(Goal of the exercise): If pictures appear among the lines below, leave them out while you return exactly the lines from the one with "(728, 355) = (566, 404): purple" through the one with "camera: 30 degrees left, 0 degrees up".
Start of Material for this task
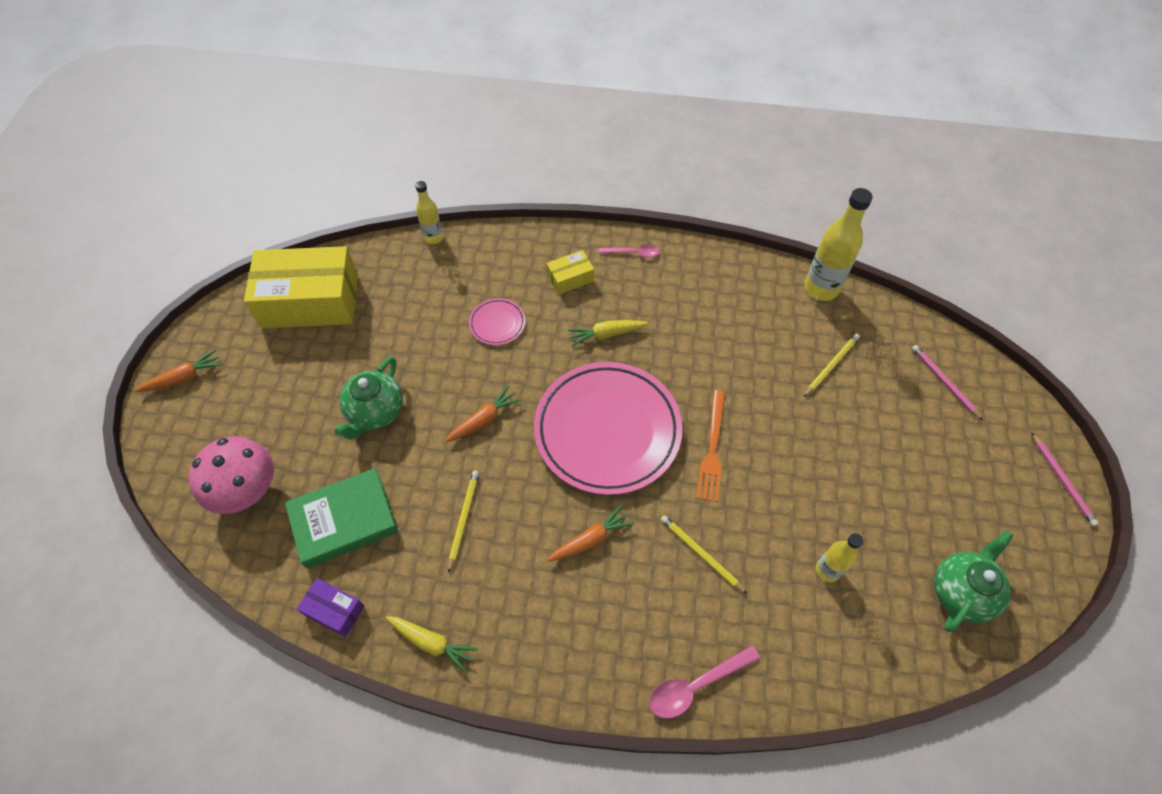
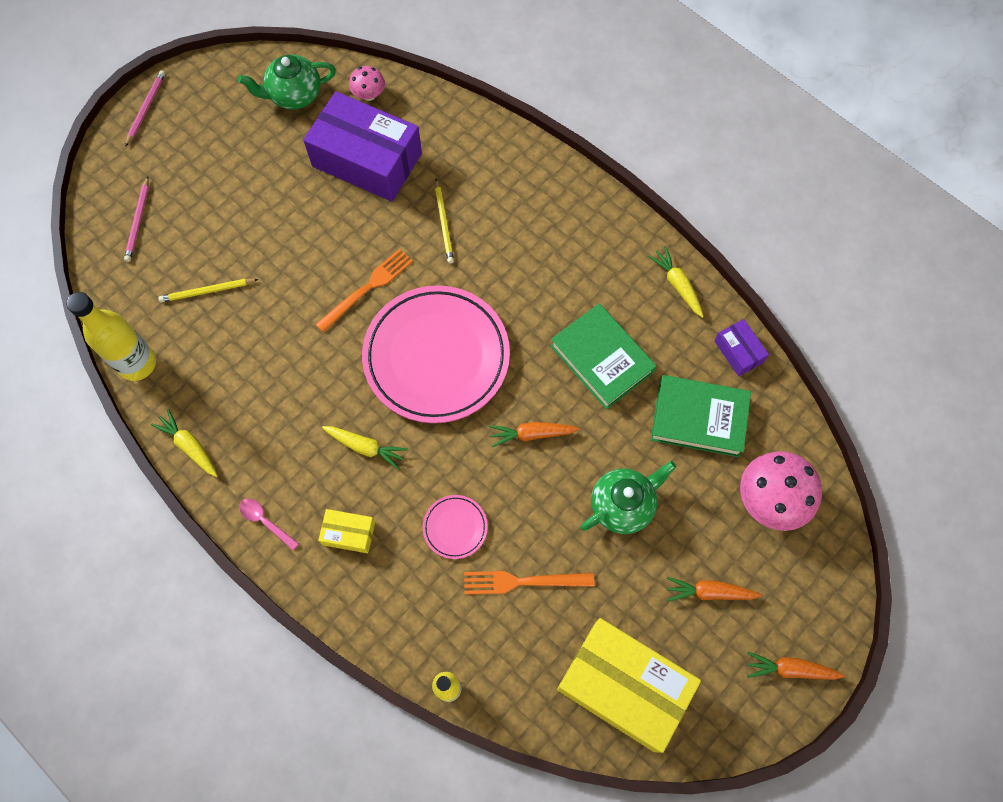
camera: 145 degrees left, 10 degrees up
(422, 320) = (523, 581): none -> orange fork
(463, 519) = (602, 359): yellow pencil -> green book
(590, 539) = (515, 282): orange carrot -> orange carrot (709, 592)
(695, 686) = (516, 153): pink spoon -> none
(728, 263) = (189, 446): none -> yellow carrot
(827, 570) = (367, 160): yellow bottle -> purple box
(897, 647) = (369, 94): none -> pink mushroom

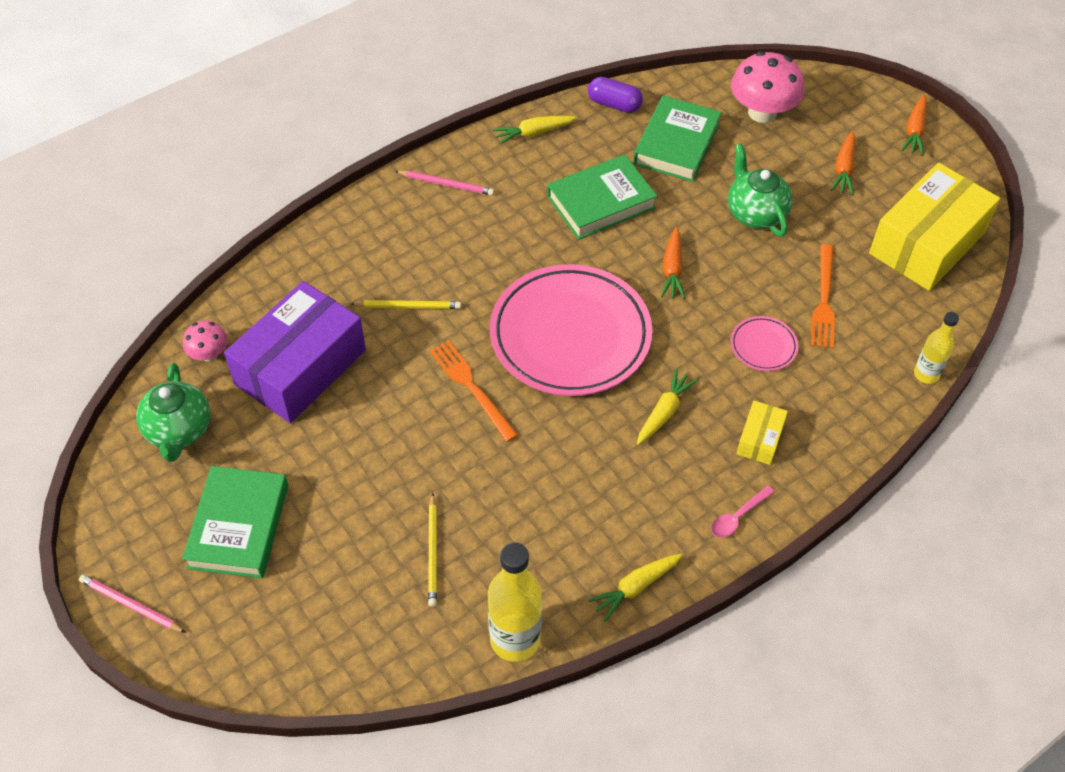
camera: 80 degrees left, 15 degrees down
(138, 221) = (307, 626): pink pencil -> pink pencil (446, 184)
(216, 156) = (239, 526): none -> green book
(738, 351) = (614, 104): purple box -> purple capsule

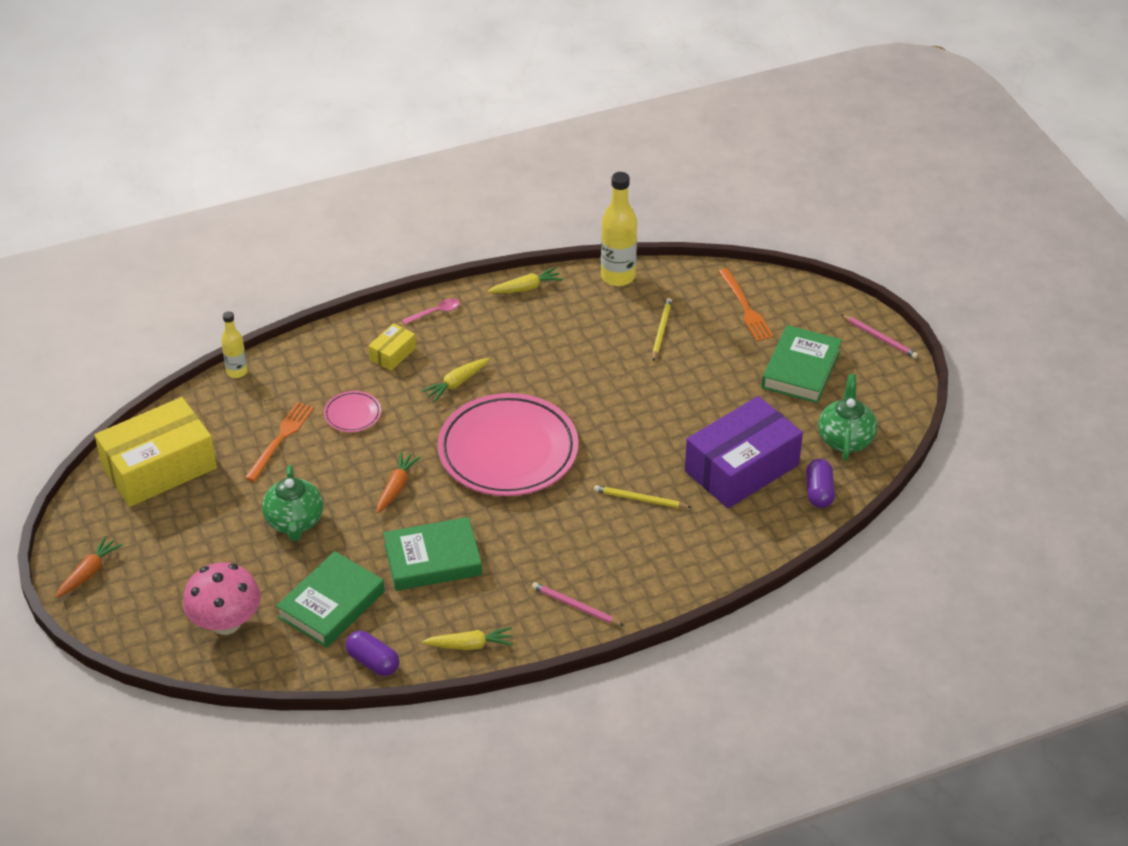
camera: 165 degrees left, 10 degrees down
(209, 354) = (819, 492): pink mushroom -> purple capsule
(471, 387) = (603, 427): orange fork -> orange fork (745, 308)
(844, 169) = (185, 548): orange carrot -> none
End of Material for this task
Start of Material for this task
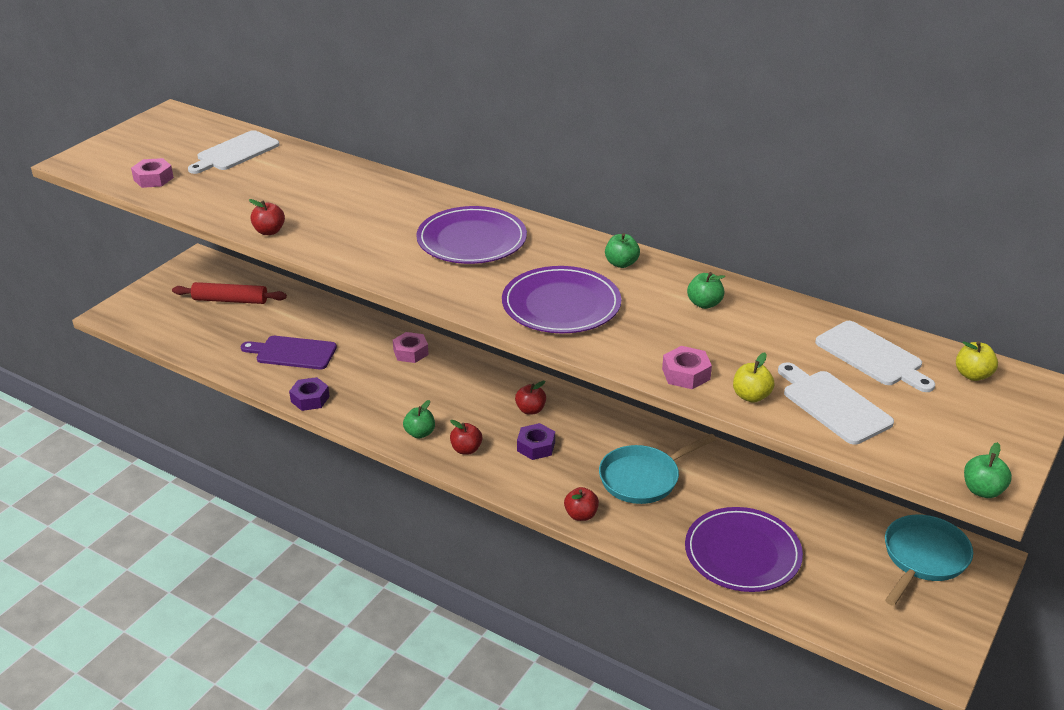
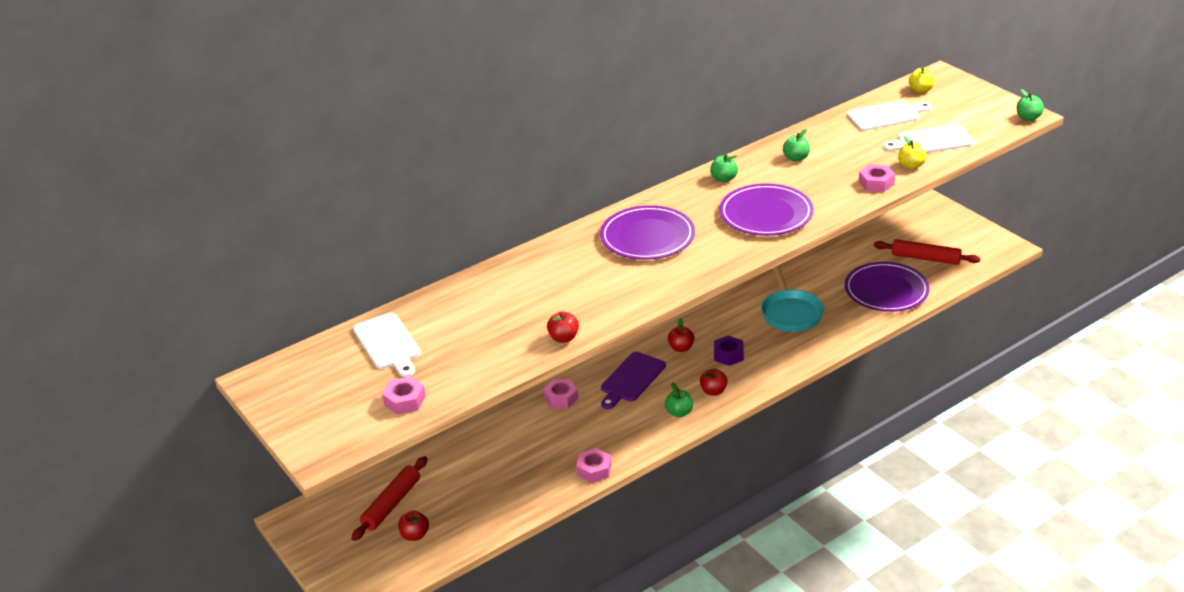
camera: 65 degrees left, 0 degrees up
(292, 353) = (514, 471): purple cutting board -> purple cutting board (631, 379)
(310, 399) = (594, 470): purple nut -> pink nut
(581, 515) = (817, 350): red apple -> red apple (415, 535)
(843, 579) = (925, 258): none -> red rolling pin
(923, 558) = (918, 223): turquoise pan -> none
End of Material for this task
Start of Material for this task
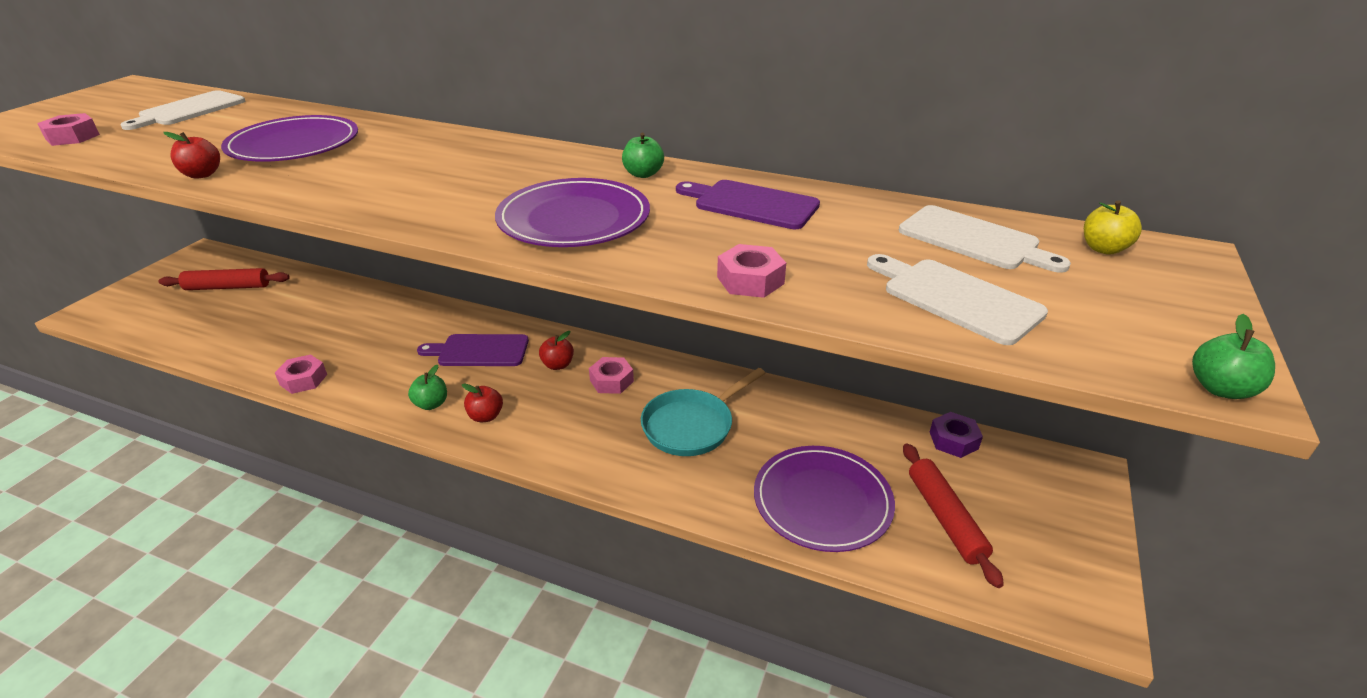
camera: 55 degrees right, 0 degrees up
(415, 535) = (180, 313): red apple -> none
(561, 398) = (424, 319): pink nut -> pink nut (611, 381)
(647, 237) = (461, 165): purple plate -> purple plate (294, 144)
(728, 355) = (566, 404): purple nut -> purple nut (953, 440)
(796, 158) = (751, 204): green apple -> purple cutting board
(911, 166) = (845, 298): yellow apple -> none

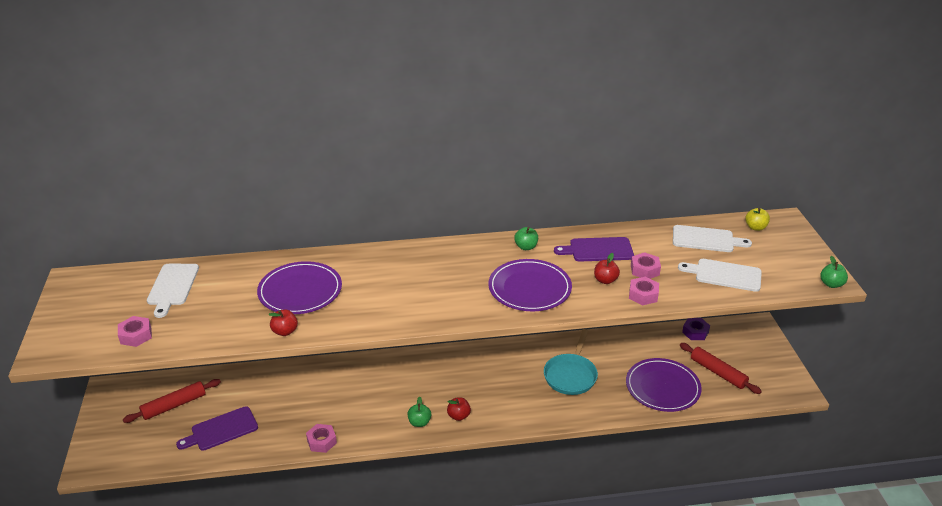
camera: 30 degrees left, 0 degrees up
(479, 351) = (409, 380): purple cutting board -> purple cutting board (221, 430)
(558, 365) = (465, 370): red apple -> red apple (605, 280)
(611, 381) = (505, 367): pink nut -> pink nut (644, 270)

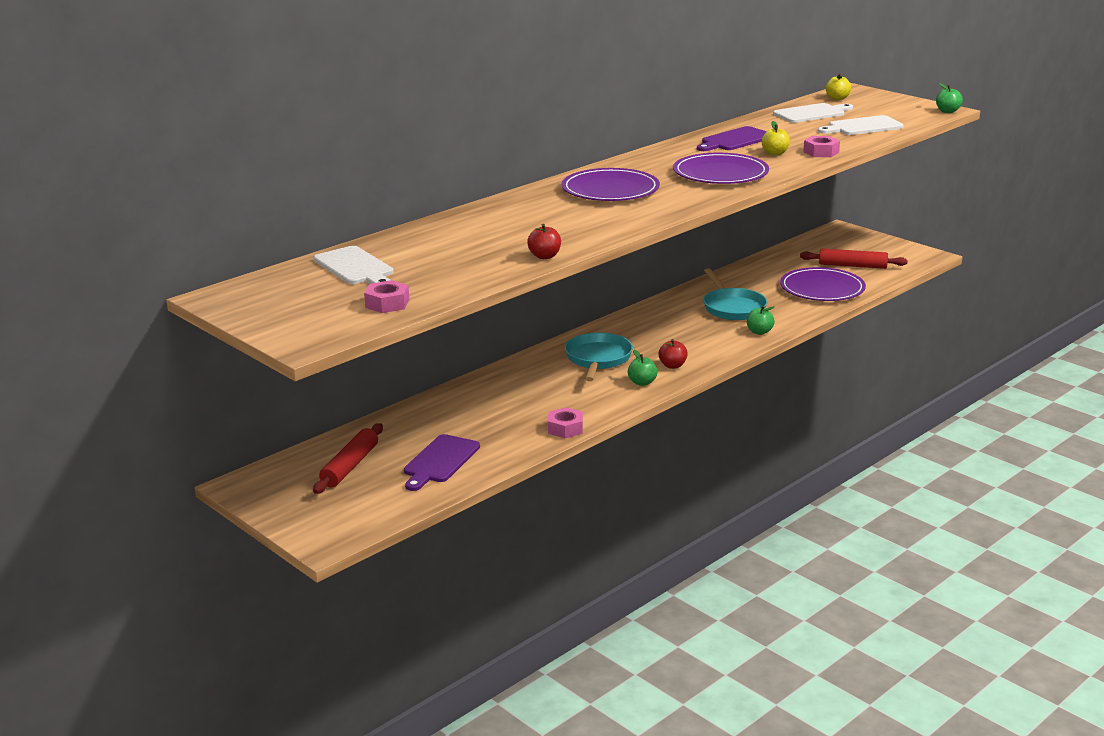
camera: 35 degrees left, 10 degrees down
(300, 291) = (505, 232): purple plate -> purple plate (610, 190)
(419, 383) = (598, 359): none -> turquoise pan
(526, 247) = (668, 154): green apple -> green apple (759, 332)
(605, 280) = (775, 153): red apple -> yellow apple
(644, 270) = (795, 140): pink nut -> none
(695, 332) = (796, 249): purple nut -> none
End of Material for this task
(Solution to this task):
(728, 355) = (566, 404): purple nut -> purple nut (953, 440)
(796, 158) = (751, 204): green apple -> purple cutting board
(911, 166) = (845, 298): yellow apple -> none

camera: 30 degrees left, 0 degrees up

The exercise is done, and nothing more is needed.